## Work to be completed:
Return the records exactly as they appear below, omitting the pictures.

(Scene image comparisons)
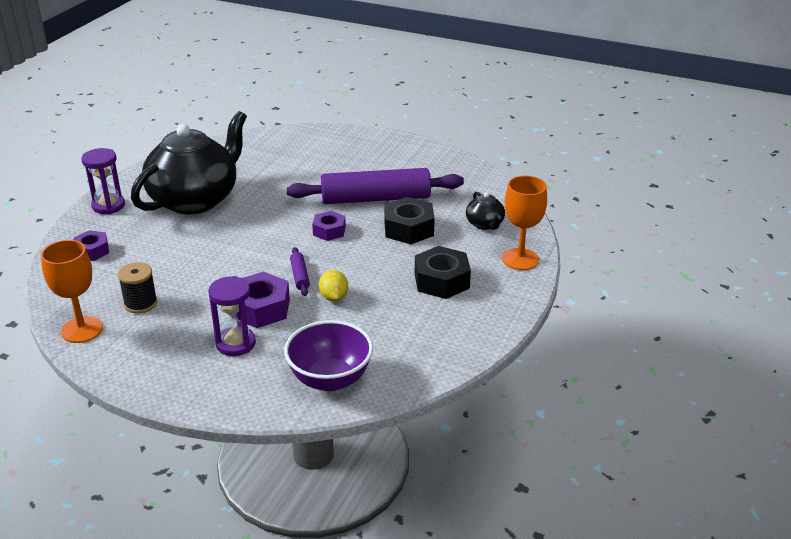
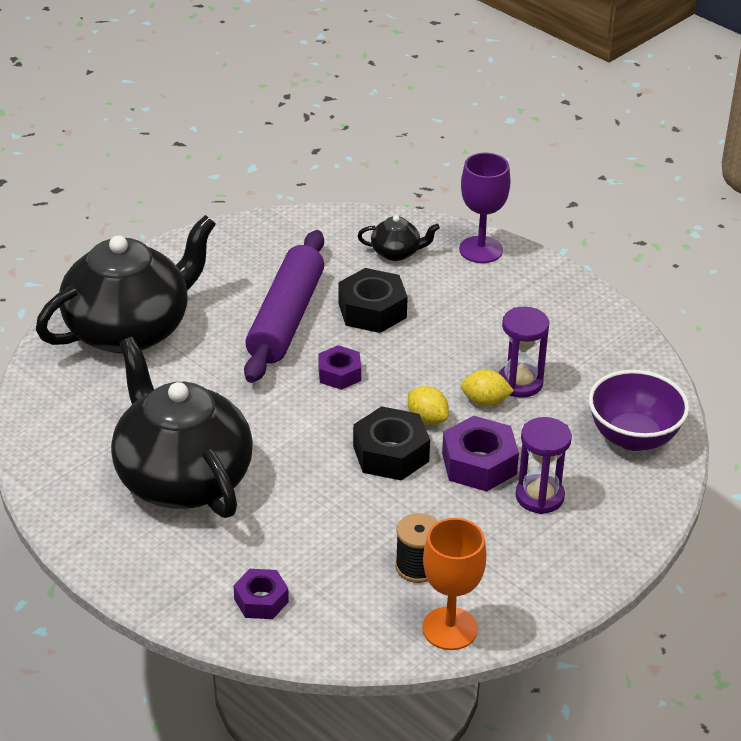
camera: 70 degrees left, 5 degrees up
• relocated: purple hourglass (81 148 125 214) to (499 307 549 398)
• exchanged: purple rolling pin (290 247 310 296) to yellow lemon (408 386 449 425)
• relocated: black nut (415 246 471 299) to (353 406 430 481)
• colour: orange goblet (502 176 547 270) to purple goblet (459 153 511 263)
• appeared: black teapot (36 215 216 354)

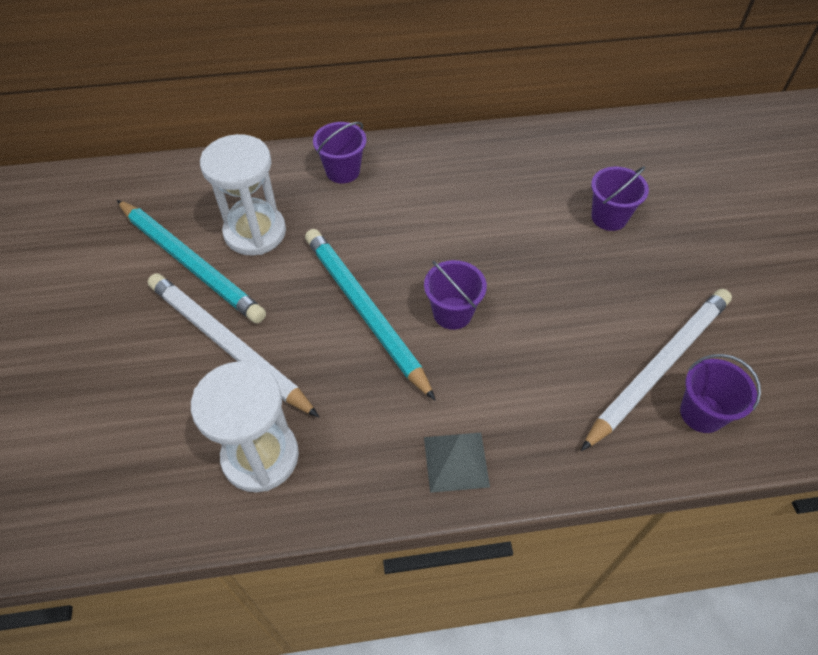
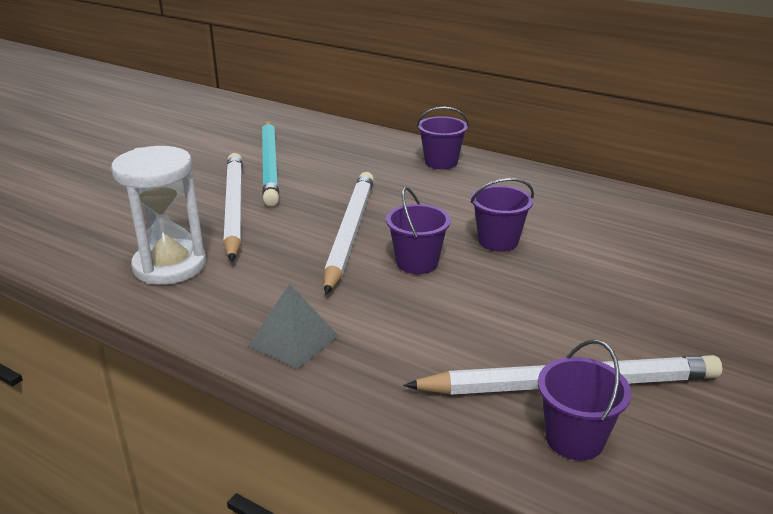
camera: 40 degrees right, 25 degrees down
• missing: white hourglass (200 134 286 256)
• colour: turquoise pencil (305 229 436 401) to white pencil (324 172 374 295)
• relocated: purple bucket (591 166 649 231) to (470 178 534 252)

## Exercise output:
camera: 70 degrees left, 5 degrees up
• relocated: purple hourglass (81 148 125 214) to (499 307 549 398)
• exchanged: purple rolling pin (290 247 310 296) to yellow lemon (408 386 449 425)
• relocated: black nut (415 246 471 299) to (353 406 430 481)
• colour: orange goblet (502 176 547 270) to purple goblet (459 153 511 263)
• appeared: black teapot (36 215 216 354)

camera: 40 degrees right, 25 degrees down
• missing: white hourglass (200 134 286 256)
• colour: turquoise pencil (305 229 436 401) to white pencil (324 172 374 295)
• relocated: purple bucket (591 166 649 231) to (470 178 534 252)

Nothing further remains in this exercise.